- EXERCISE BRIEF
When copying the entries below, leave out every picture and keep the rest exact.

- EXERCISE DATA

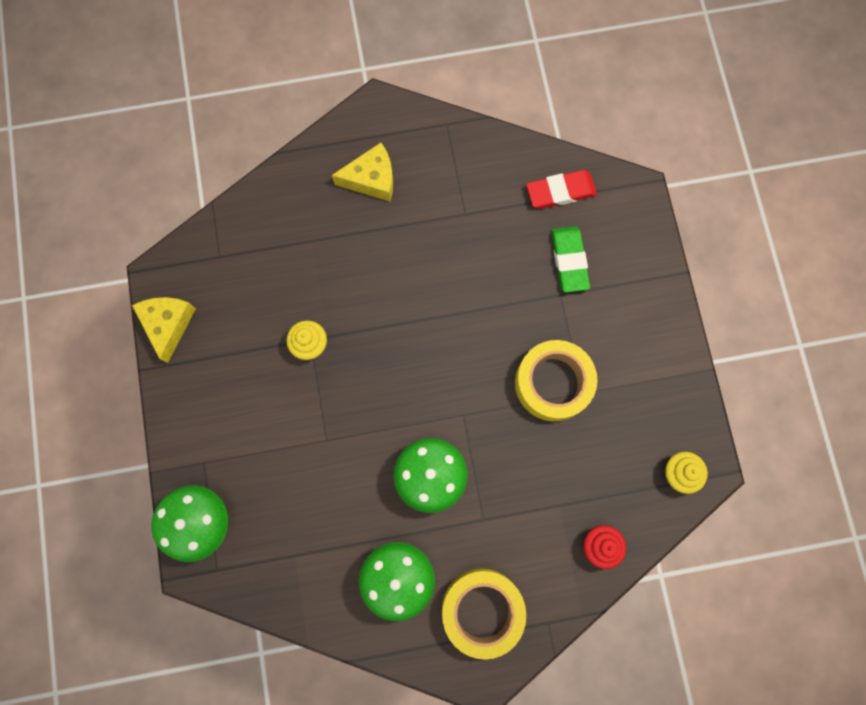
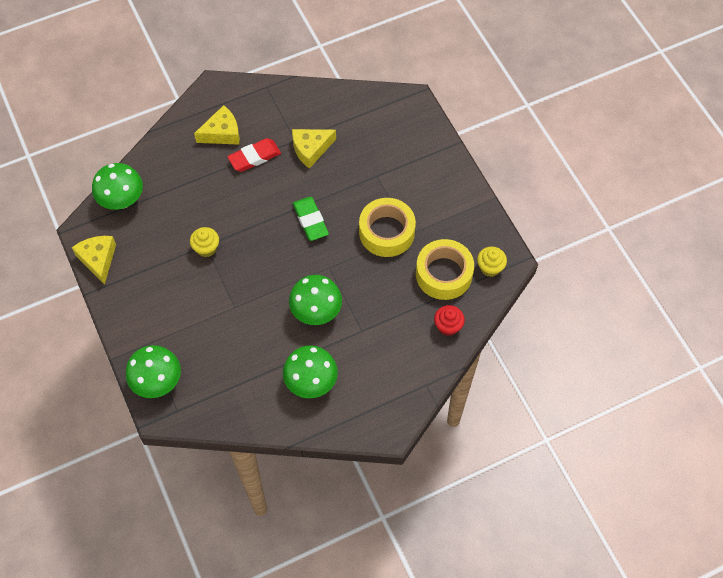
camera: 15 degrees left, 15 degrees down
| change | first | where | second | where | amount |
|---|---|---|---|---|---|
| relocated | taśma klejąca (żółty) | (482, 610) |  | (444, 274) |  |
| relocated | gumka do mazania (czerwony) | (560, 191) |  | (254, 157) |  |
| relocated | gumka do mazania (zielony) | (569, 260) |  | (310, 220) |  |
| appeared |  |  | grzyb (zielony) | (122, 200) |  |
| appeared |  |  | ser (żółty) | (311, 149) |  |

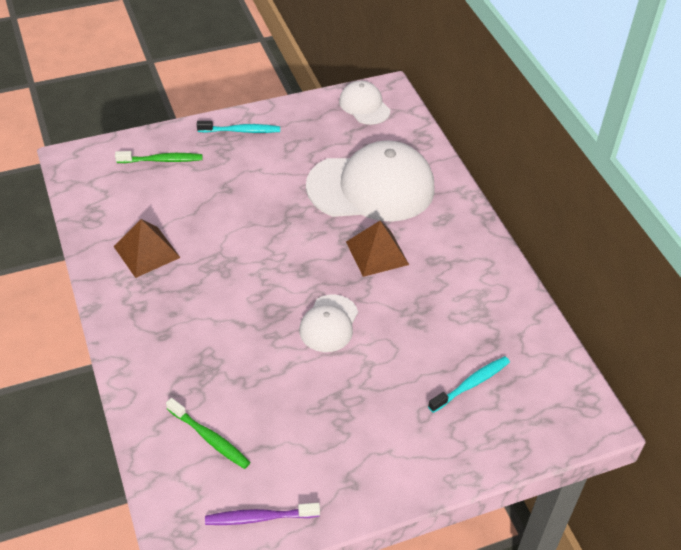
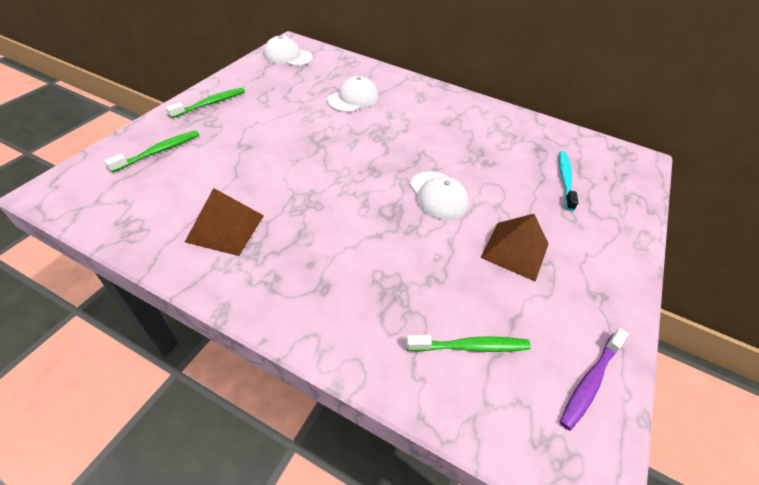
camera: 45 degrees left, 0 degrees up
| change | first | where | second | where | amount |
|---|---|---|---|---|---|
| colour | szczoteczka do zębów (turkusowy) | (241, 131) | szczoteczka do zębów (zielony) | (210, 104) |  |
| size | czapka (biały) | (371, 187) |  | (353, 99) | x0.50 |
| relocated | piramida (brązowy) | (377, 253) |  | (515, 250) |  |

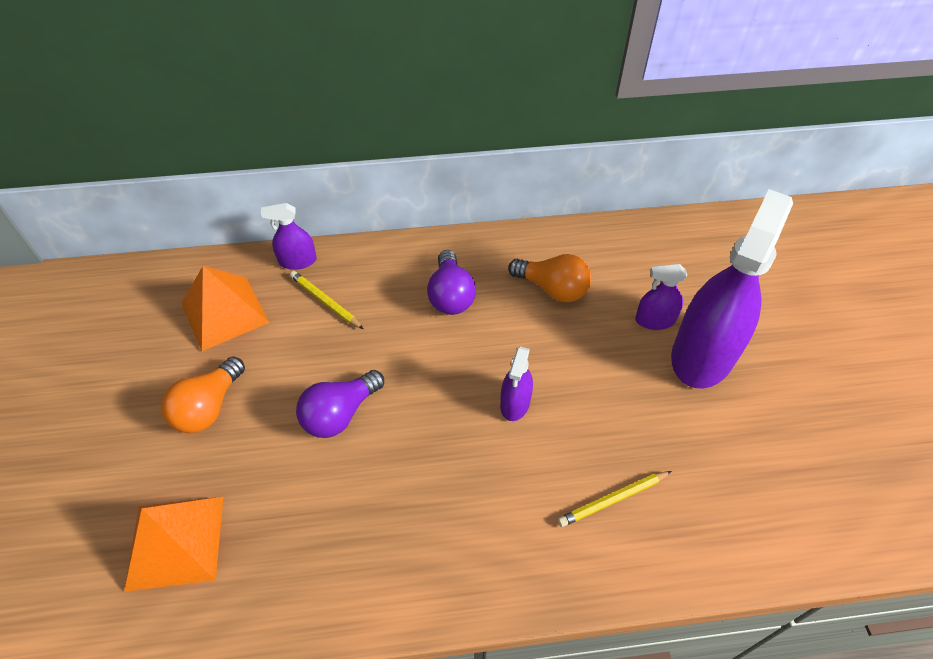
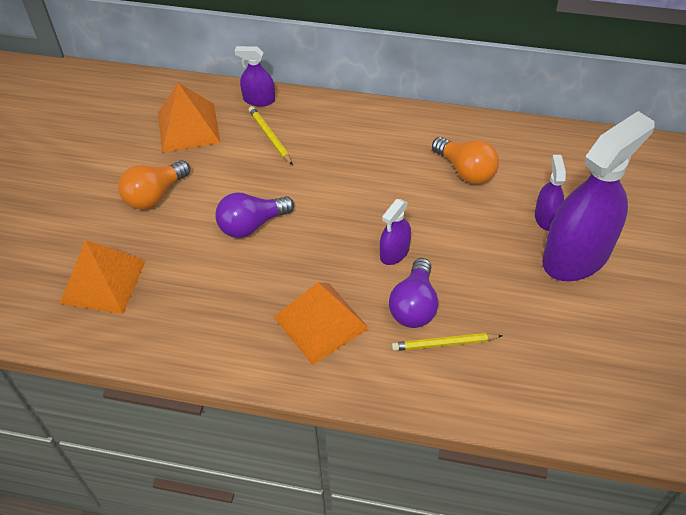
camera: 20 degrees right, 0 degrees up
| change | first | where | second | where | amount |
|---|---|---|---|---|---|
| relocated | żarówka (fioletowy) | (450, 295) |  | (414, 305) |  |
| spun | spryskiwacz (fioletowy) | (655, 320) |  | (546, 217) | 75 degrees clockwise |
| appeared |  |  | piramida (pomarańczowy) | (321, 322) |  |

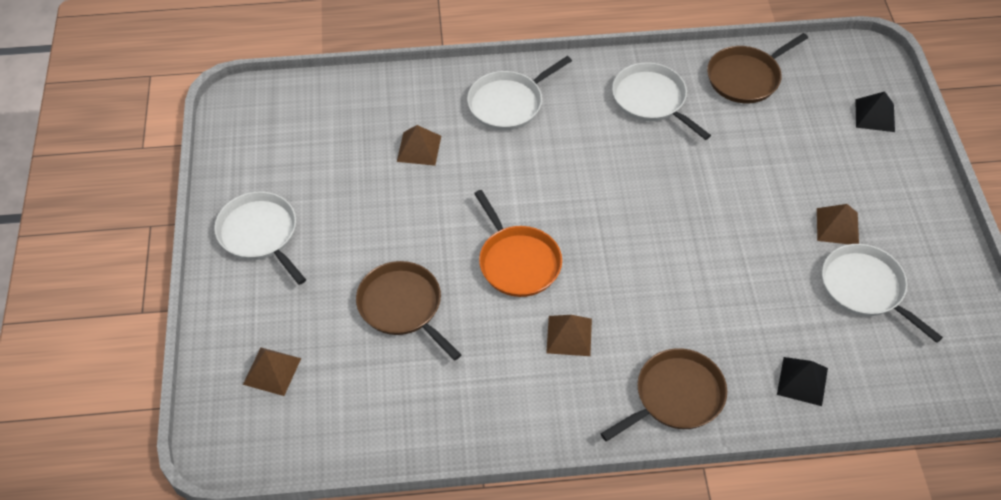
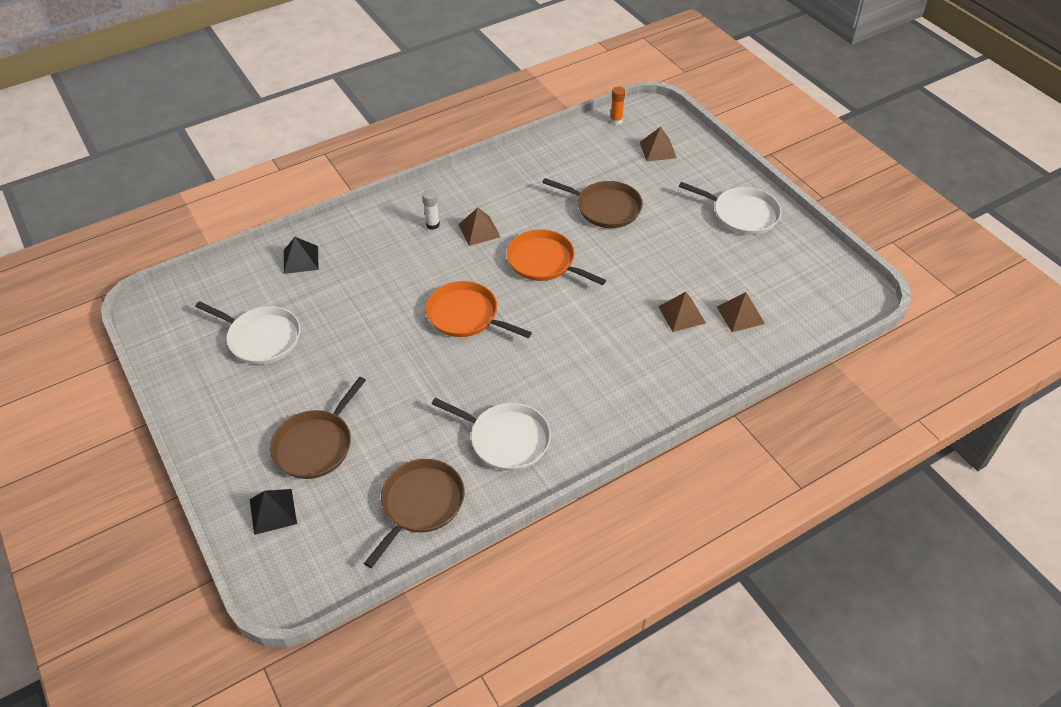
camera: 155 degrees right, 5 degrees down
| change | first | where | second | where | amount |
|---|---|---|---|---|---|
| missing | patelnia (biały) | (508, 103) |  |  |  |
| relocated | patelnia (brązowy) | (675, 396) |  | (316, 445) |  |
| relocated | piramida (brązowy) | (837, 226) |  | (740, 315) |  |
| appeared |  |  | klej w sztyfcie (biały) | (433, 225) |  |
| appeared |  |  | patelnia (pomarańczowy) | (466, 315) |  |
| appeared |  |  | klej w sztyfcie (pomarańczowy) | (616, 121) |  |

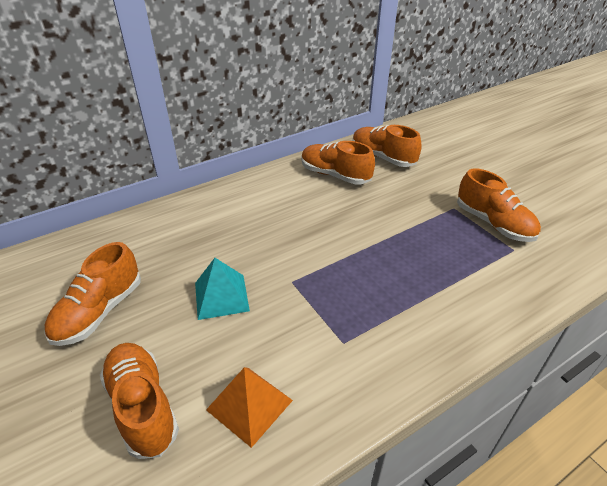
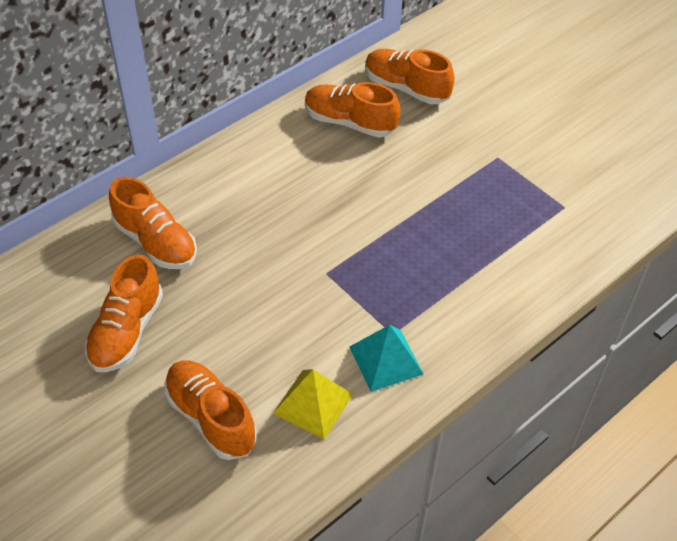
camera: 10 degrees left, 10 degrees up
| change | first | where | second | where | amount |
|---|---|---|---|---|---|
| relocated | piramida (turkusowy) | (221, 296) |  | (386, 360) |  |
| colour | piramida (pomarańczowy) | (249, 405) | piramida (żółty) | (313, 404) |  |
| relocated | but (pomarańczowy) | (493, 223) |  | (155, 242) |  |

- RESPONSE TO THIS EXERCISE
camera: 15 degrees left, 15 degrees down
| change | first | where | second | where | amount |
|---|---|---|---|---|---|
| relocated | taśma klejąca (żółty) | (482, 610) |  | (444, 274) |  |
| relocated | gumka do mazania (czerwony) | (560, 191) |  | (254, 157) |  |
| relocated | gumka do mazania (zielony) | (569, 260) |  | (310, 220) |  |
| appeared |  |  | grzyb (zielony) | (122, 200) |  |
| appeared |  |  | ser (żółty) | (311, 149) |  |

camera: 45 degrees left, 0 degrees up
| change | first | where | second | where | amount |
|---|---|---|---|---|---|
| colour | szczoteczka do zębów (turkusowy) | (241, 131) | szczoteczka do zębów (zielony) | (210, 104) |  |
| size | czapka (biały) | (371, 187) |  | (353, 99) | x0.50 |
| relocated | piramida (brązowy) | (377, 253) |  | (515, 250) |  |

camera: 20 degrees right, 0 degrees up
| change | first | where | second | where | amount |
|---|---|---|---|---|---|
| relocated | żarówka (fioletowy) | (450, 295) |  | (414, 305) |  |
| spun | spryskiwacz (fioletowy) | (655, 320) |  | (546, 217) | 75 degrees clockwise |
| appeared |  |  | piramida (pomarańczowy) | (321, 322) |  |

camera: 155 degrees right, 5 degrees down
| change | first | where | second | where | amount |
|---|---|---|---|---|---|
| missing | patelnia (biały) | (508, 103) |  |  |  |
| relocated | patelnia (brązowy) | (675, 396) |  | (316, 445) |  |
| relocated | piramida (brązowy) | (837, 226) |  | (740, 315) |  |
| appeared |  |  | klej w sztyfcie (biały) | (433, 225) |  |
| appeared |  |  | patelnia (pomarańczowy) | (466, 315) |  |
| appeared |  |  | klej w sztyfcie (pomarańczowy) | (616, 121) |  |

camera: 10 degrees left, 10 degrees up
| change | first | where | second | where | amount |
|---|---|---|---|---|---|
| relocated | piramida (turkusowy) | (221, 296) |  | (386, 360) |  |
| colour | piramida (pomarańczowy) | (249, 405) | piramida (żółty) | (313, 404) |  |
| relocated | but (pomarańczowy) | (493, 223) |  | (155, 242) |  |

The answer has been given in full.